--- EXCERPTED RECORDS Enclosed Below ---

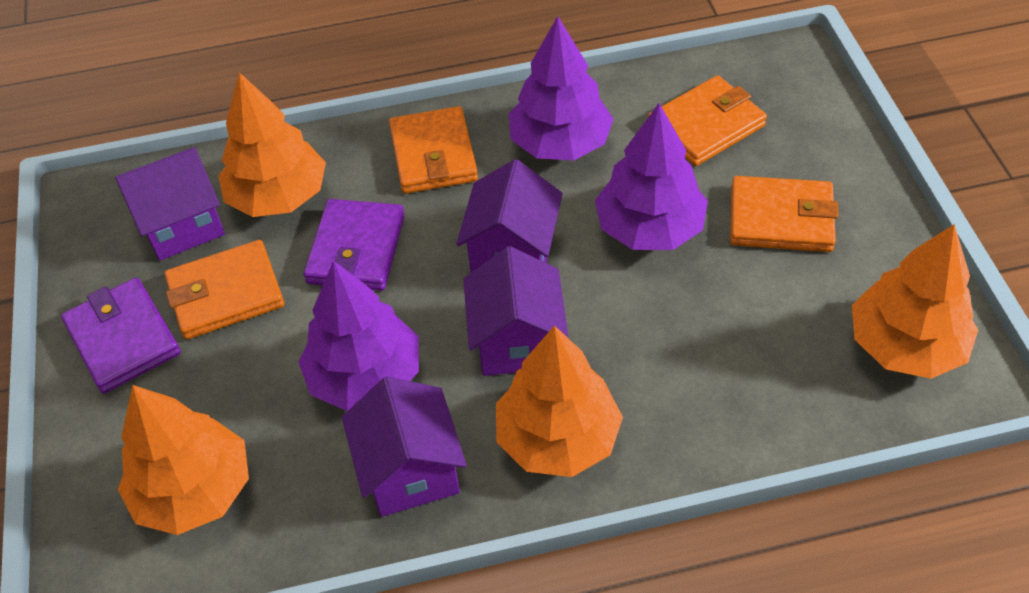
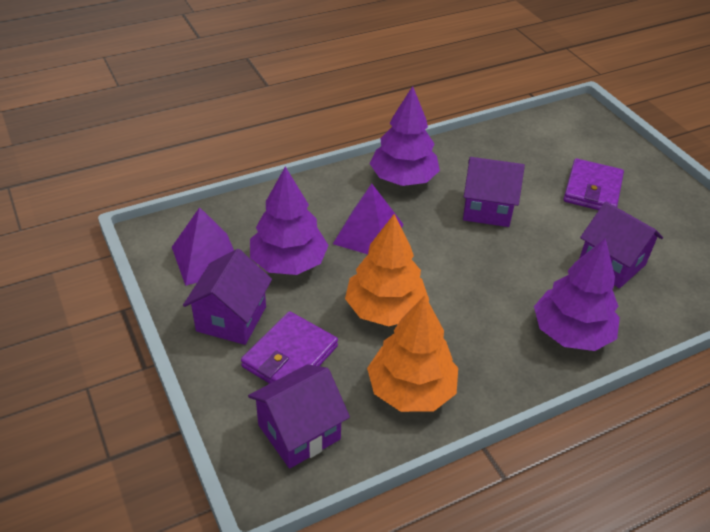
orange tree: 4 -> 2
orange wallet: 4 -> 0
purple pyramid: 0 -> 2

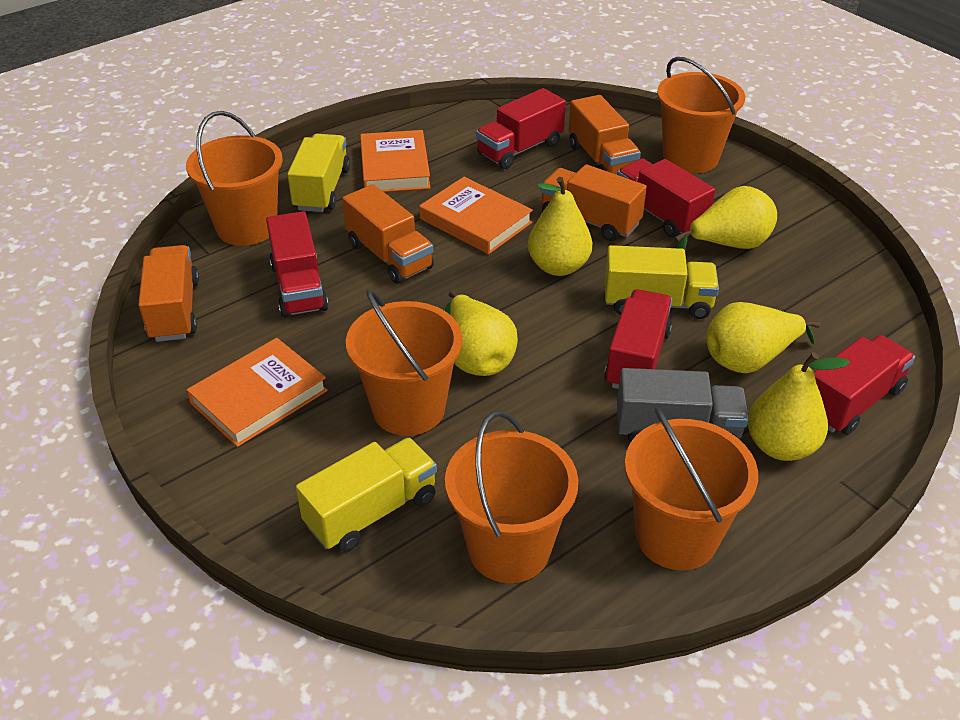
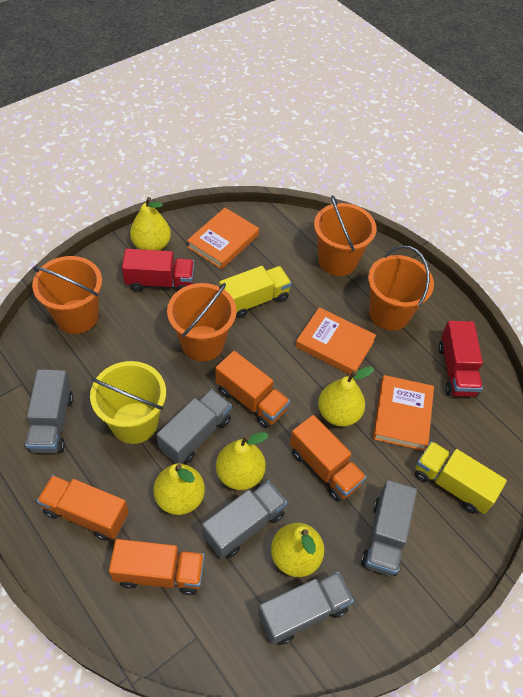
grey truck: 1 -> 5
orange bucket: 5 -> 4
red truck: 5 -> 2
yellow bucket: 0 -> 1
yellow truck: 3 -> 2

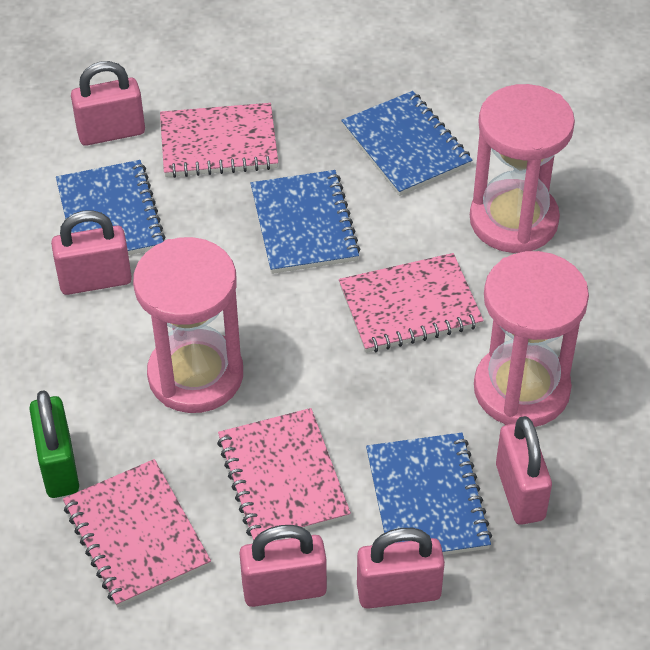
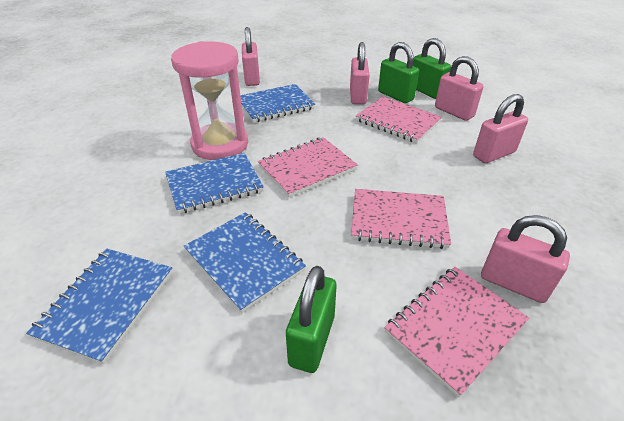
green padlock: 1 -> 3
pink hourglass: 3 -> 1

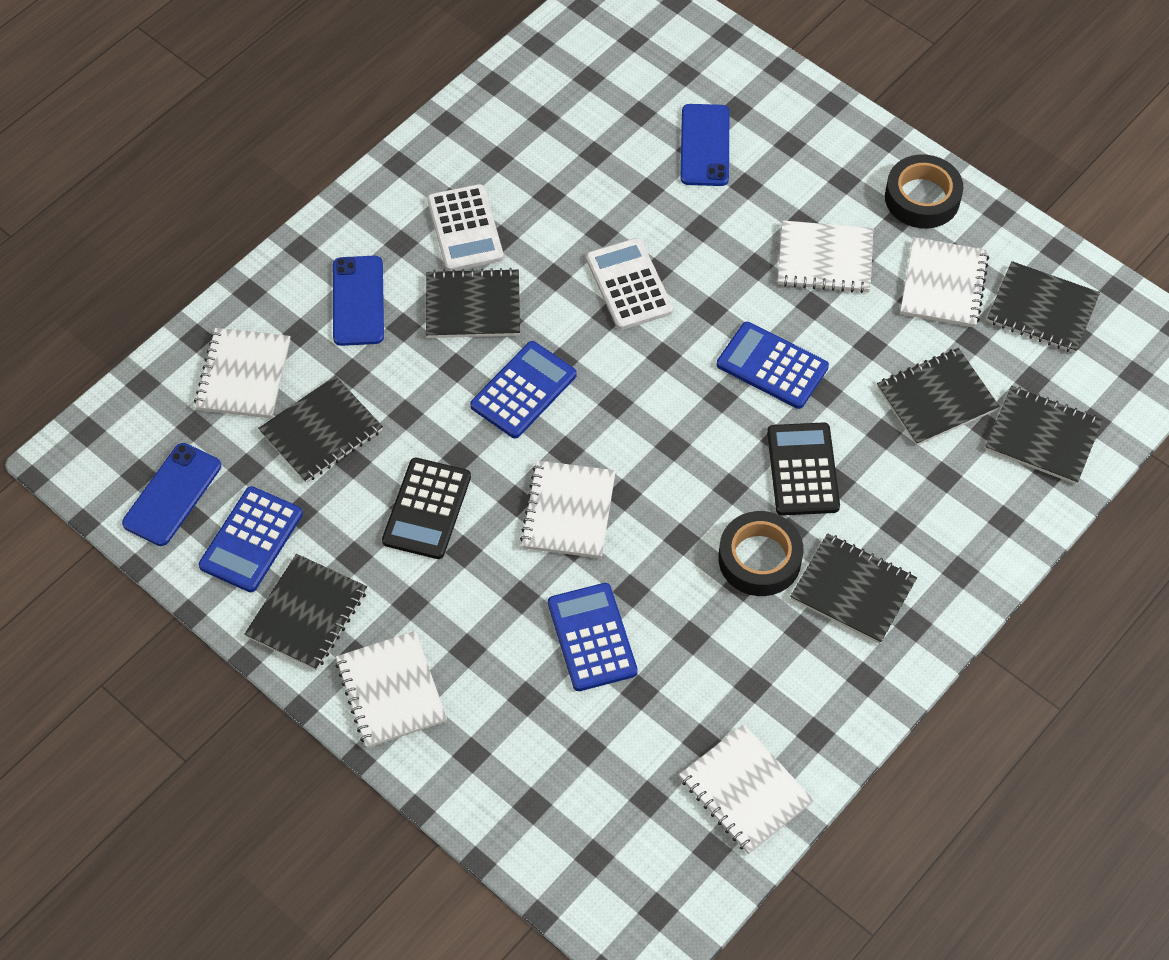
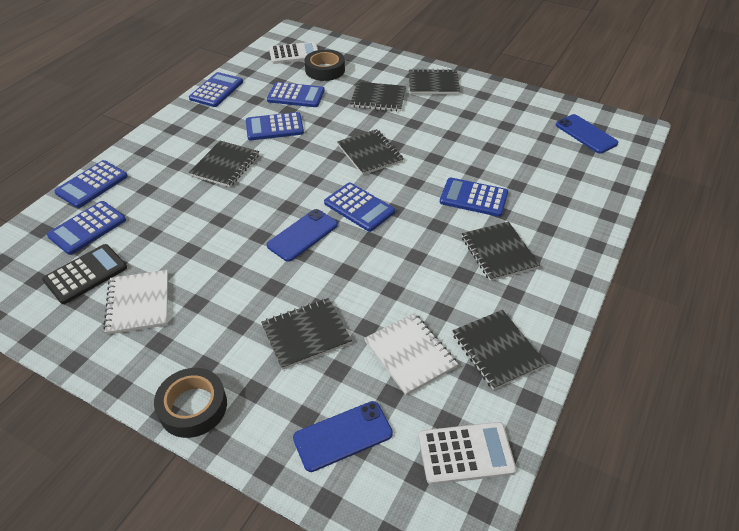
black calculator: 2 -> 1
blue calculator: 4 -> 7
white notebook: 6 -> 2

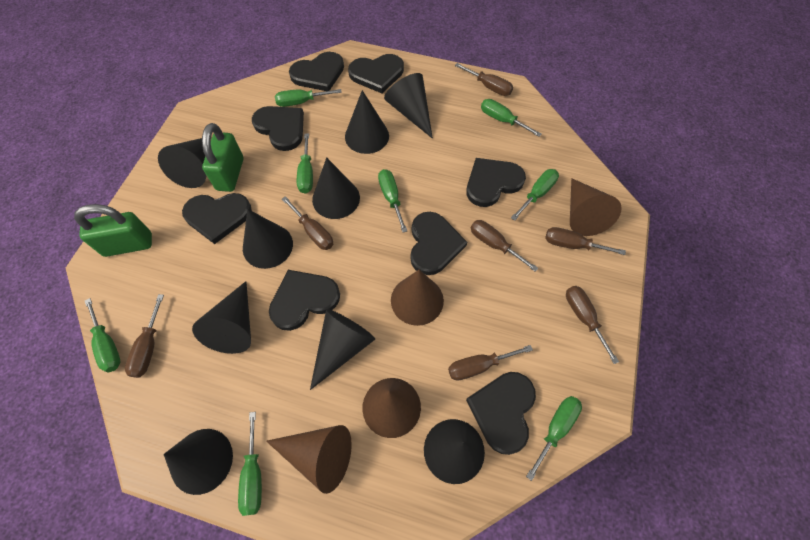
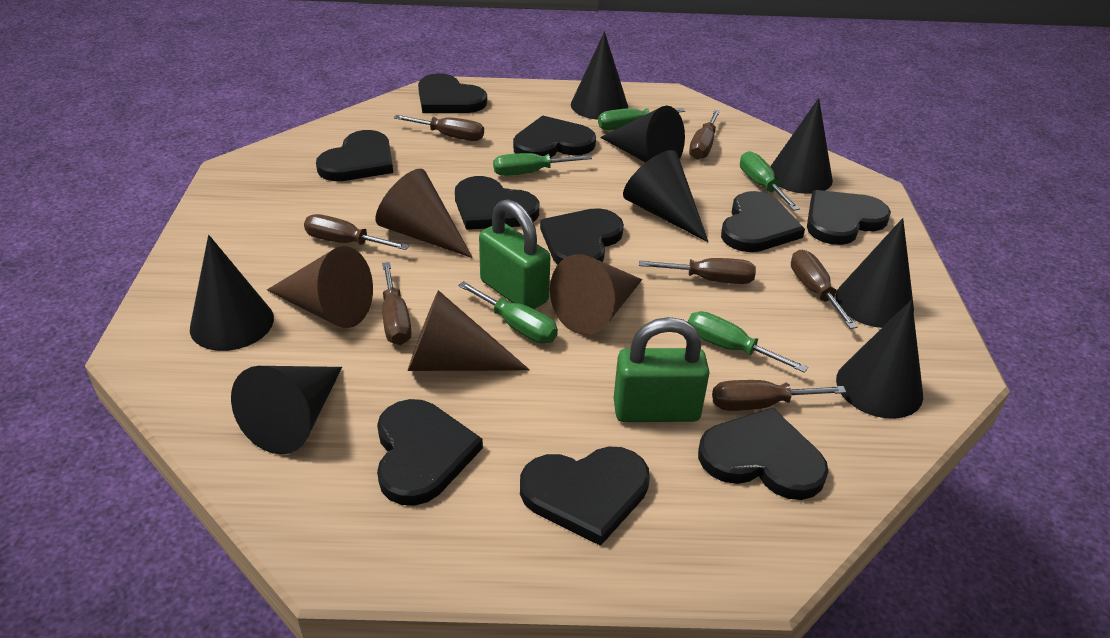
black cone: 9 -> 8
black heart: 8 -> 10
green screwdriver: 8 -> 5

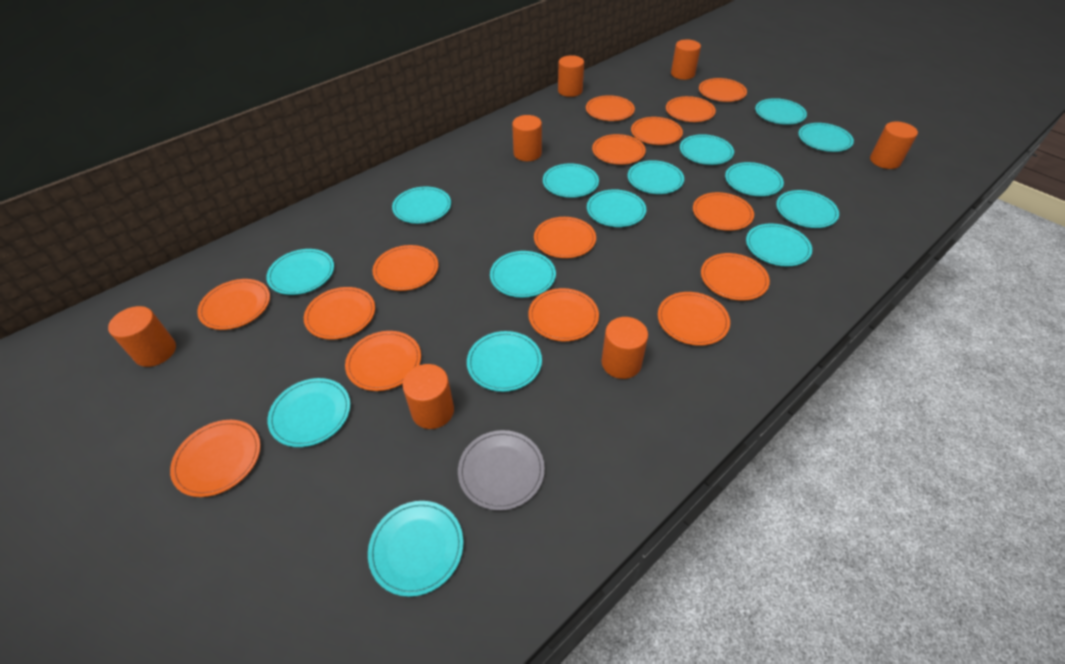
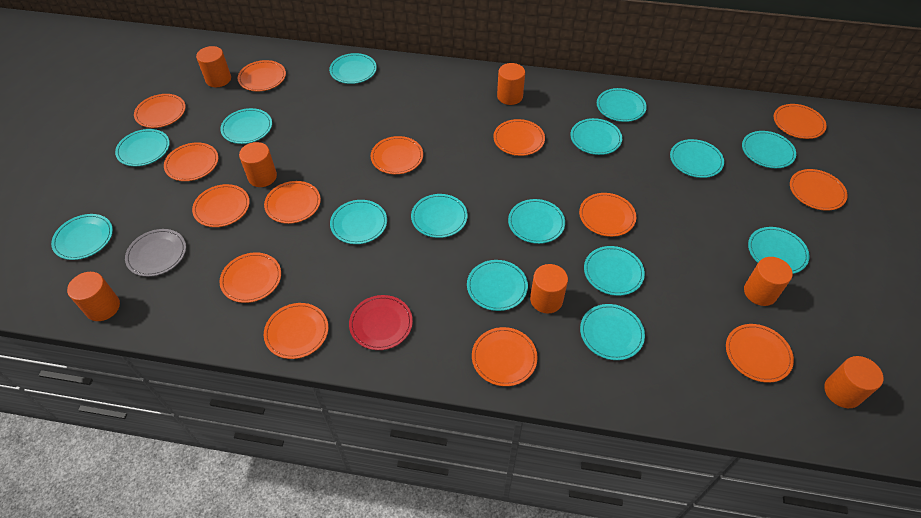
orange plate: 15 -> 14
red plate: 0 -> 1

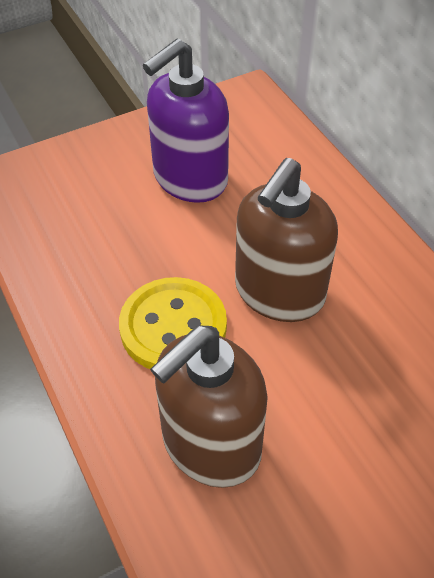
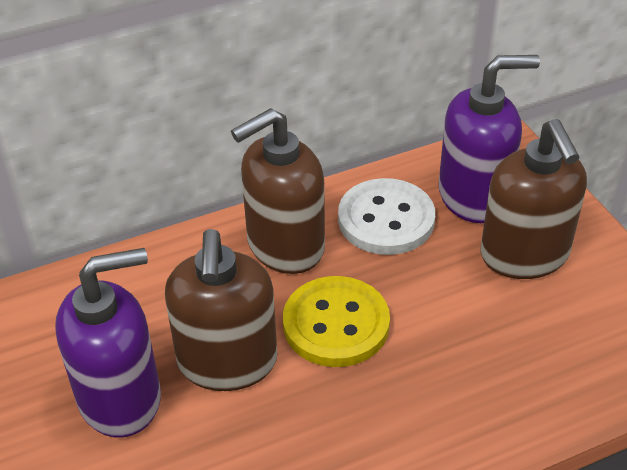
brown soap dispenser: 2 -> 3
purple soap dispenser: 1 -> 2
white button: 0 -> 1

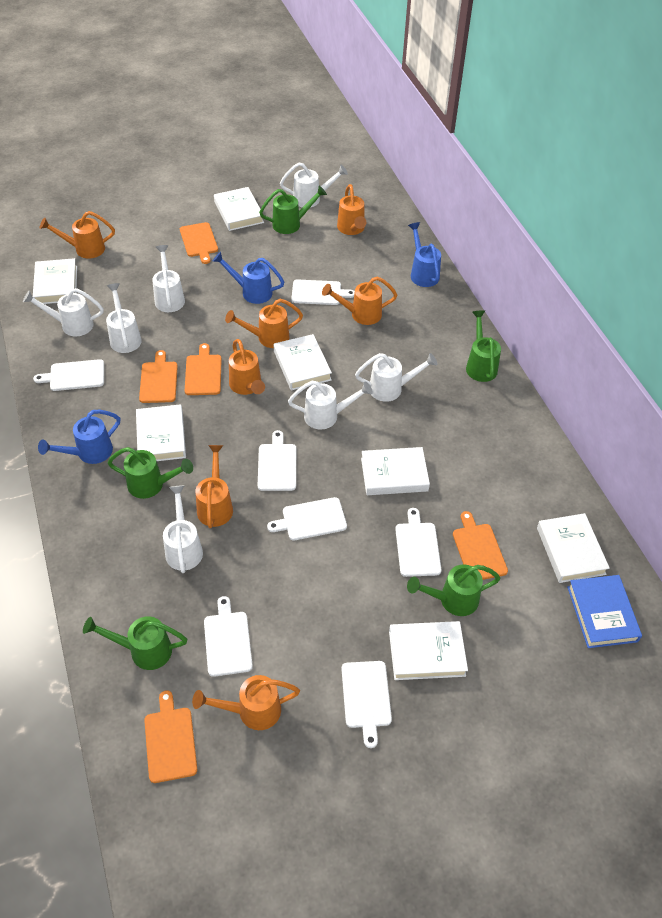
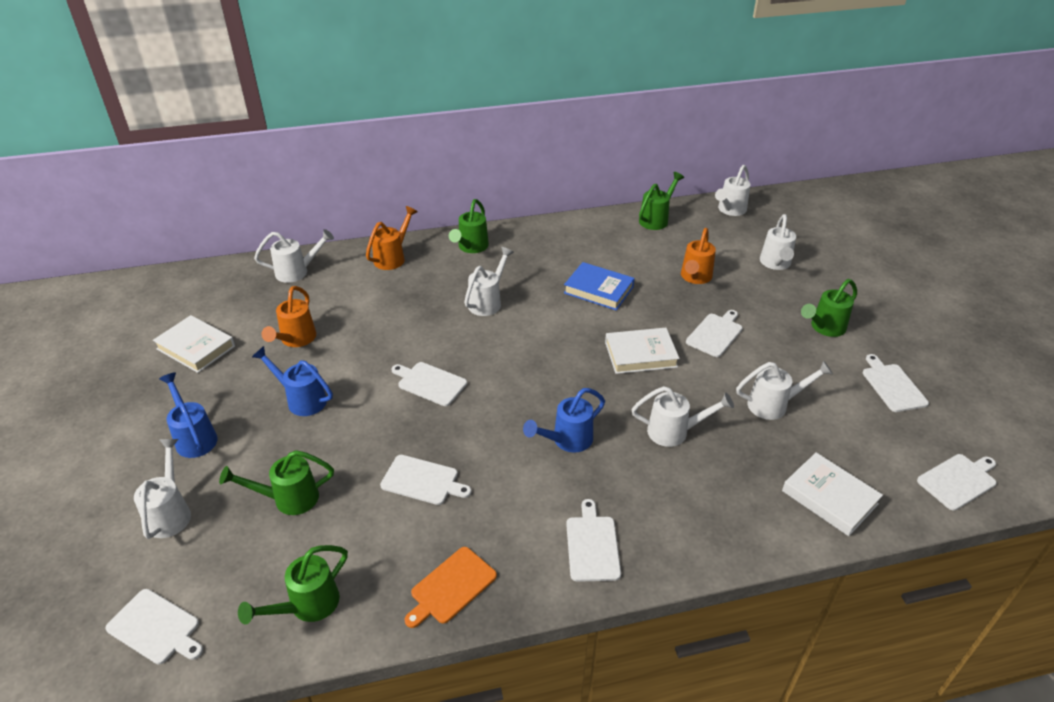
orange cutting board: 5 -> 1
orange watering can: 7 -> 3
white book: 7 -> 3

--- End of Enclosed EXCERPTED RECORDS ---

*WORK ORDER*
Please copy exactly the lines from the one containing "orange plate: 15 -> 14" through the last line of the records, both ends included, and leave out any pictures.

*ANSWER TO THIS TASK*
orange plate: 15 -> 14
red plate: 0 -> 1

brown soap dispenser: 2 -> 3
purple soap dispenser: 1 -> 2
white button: 0 -> 1

orange cutting board: 5 -> 1
orange watering can: 7 -> 3
white book: 7 -> 3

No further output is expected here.